EXTRACTED MATERIAL
········

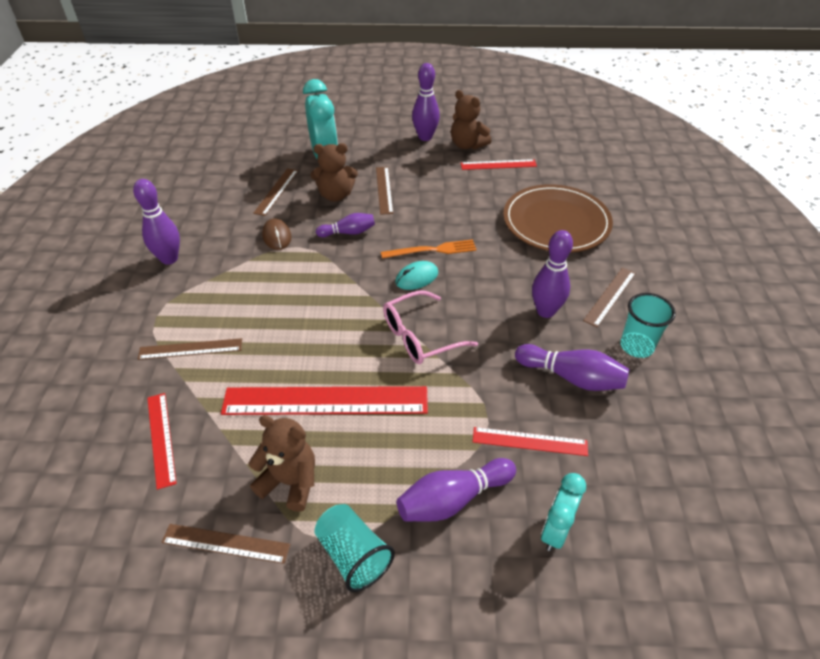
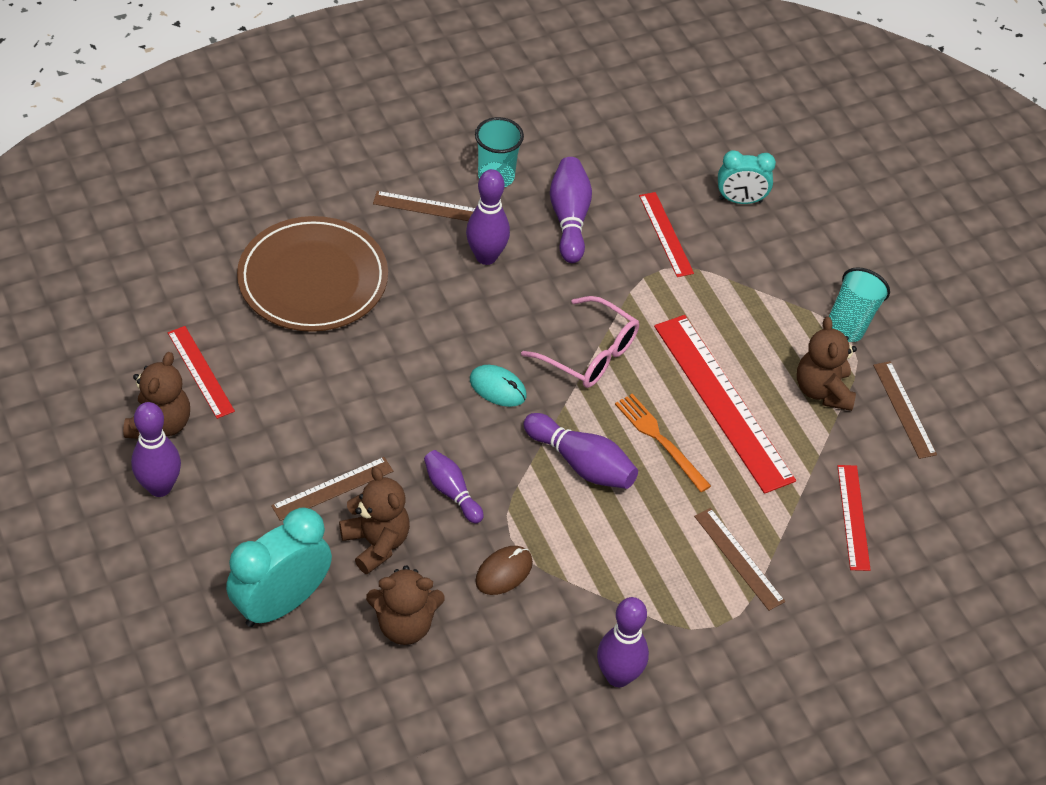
camera: 120 degrees left, 5 degrees up
(161, 438) = (853, 517): red ruler -> red ruler turned 45 degrees counterclockwise
(276, 191) = (404, 625): brown ruler -> brown teddy bear
(432, 250) = (438, 389): orange fork -> orange fork (660, 440)
(453, 499) = (759, 271): purple bowling pin -> purple bowling pin (581, 463)

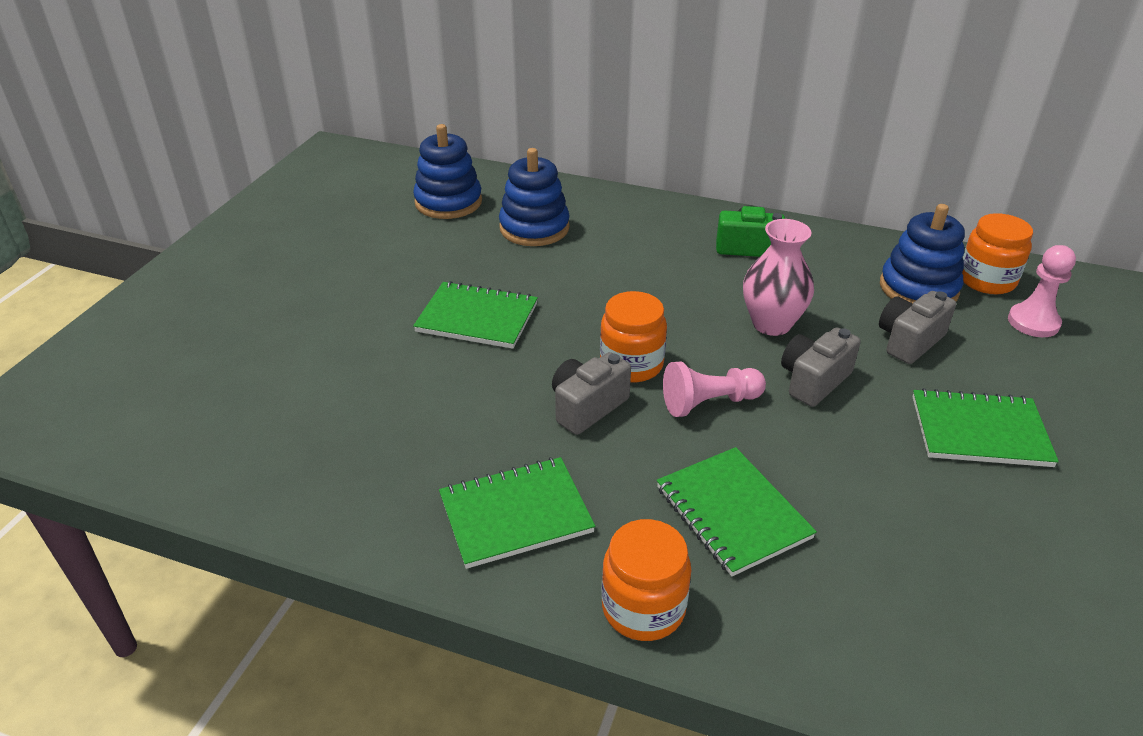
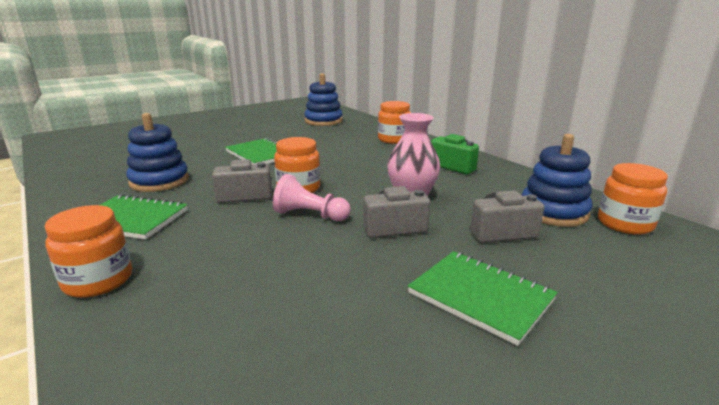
camera: 35 degrees right, 15 degrees down
(534, 228) = (346, 135): blue stacking toy -> blue stacking toy (159, 181)
(609, 215) = (394, 139): none -> orange jar
(732, 512) = (227, 263): green notebook -> none
(1033, 322) = (638, 257): pink pawn -> none

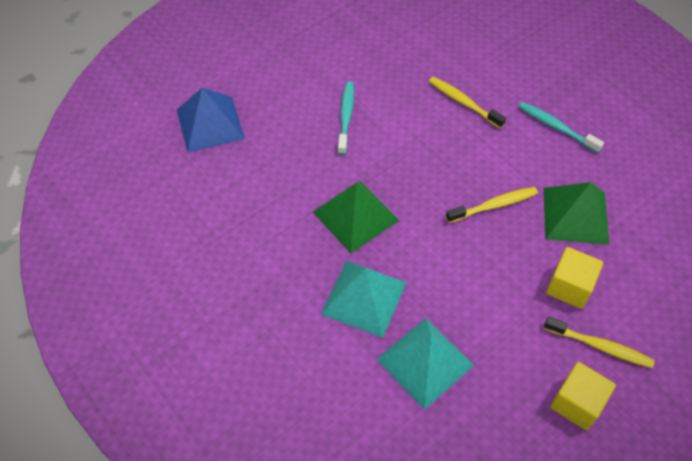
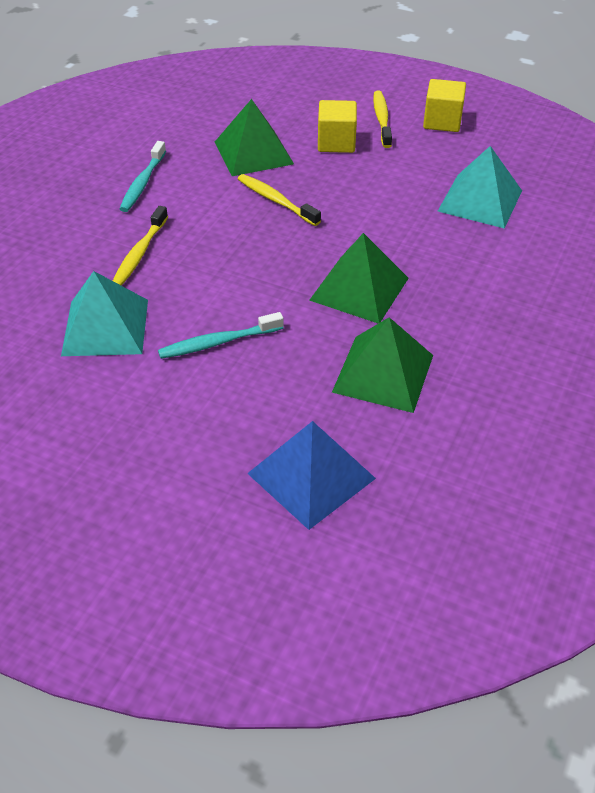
camera: 115 degrees left, 10 degrees down
(264, 193) = (383, 373): none -> green pyramid
(364, 298) = (450, 253): turquoise pyramid -> turquoise pyramid (105, 327)

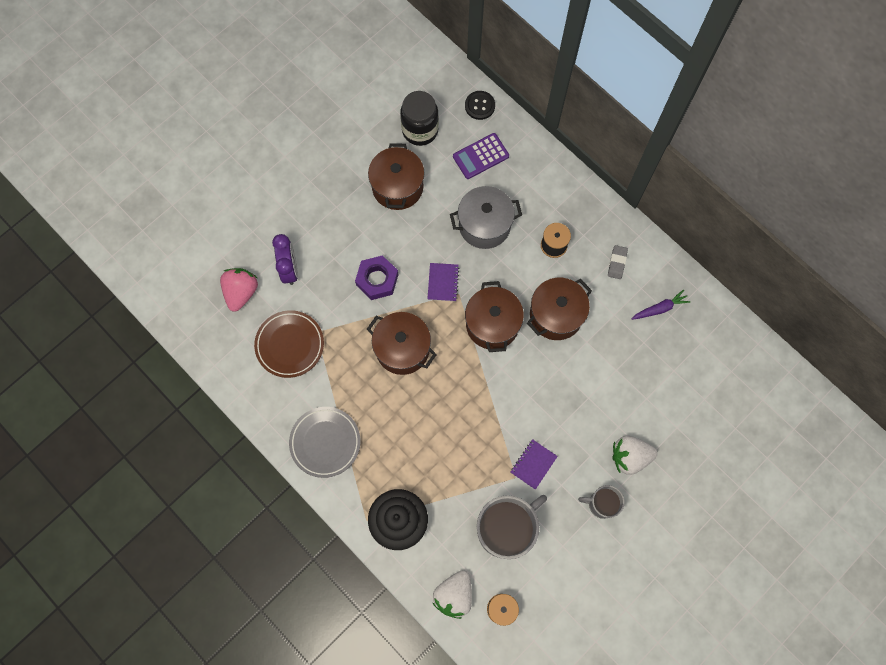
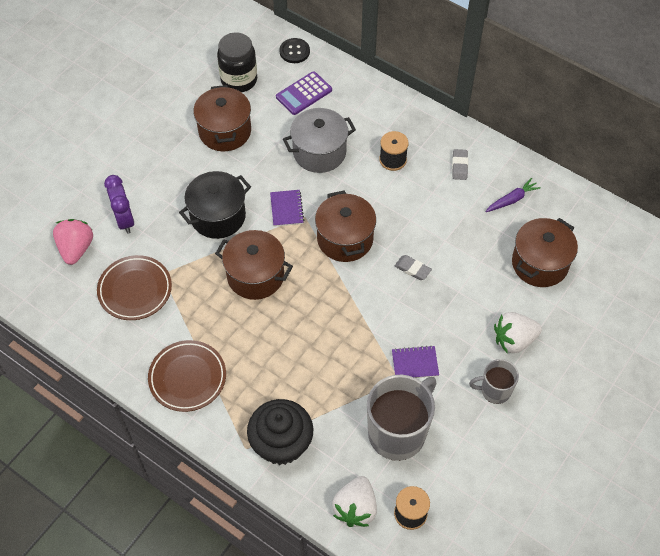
camera: 10 degrees left, 15 degrees down
(325, 442) = (187, 378): grey plate -> brown plate
(377, 280) = (218, 216): purple nut -> black pot
(533, 464) = (415, 363): purple notebook -> purple notebook turned 60 degrees clockwise
(550, 367) = (412, 269): none -> grey eraser
(556, 315) = (408, 221): brown pot -> brown pot (540, 264)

········

PROBLEM TO SOLVE
From the opening line of the entries above to the line containing "(453, 499) = (759, 271): purple", please transcribe each line exactly, skipping every picture.

FINAL ANSWER
camera: 120 degrees left, 5 degrees up
(161, 438) = (853, 517): red ruler -> red ruler turned 45 degrees counterclockwise
(276, 191) = (404, 625): brown ruler -> brown teddy bear
(432, 250) = (438, 389): orange fork -> orange fork (660, 440)
(453, 499) = (759, 271): purple bowling pin -> purple bowling pin (581, 463)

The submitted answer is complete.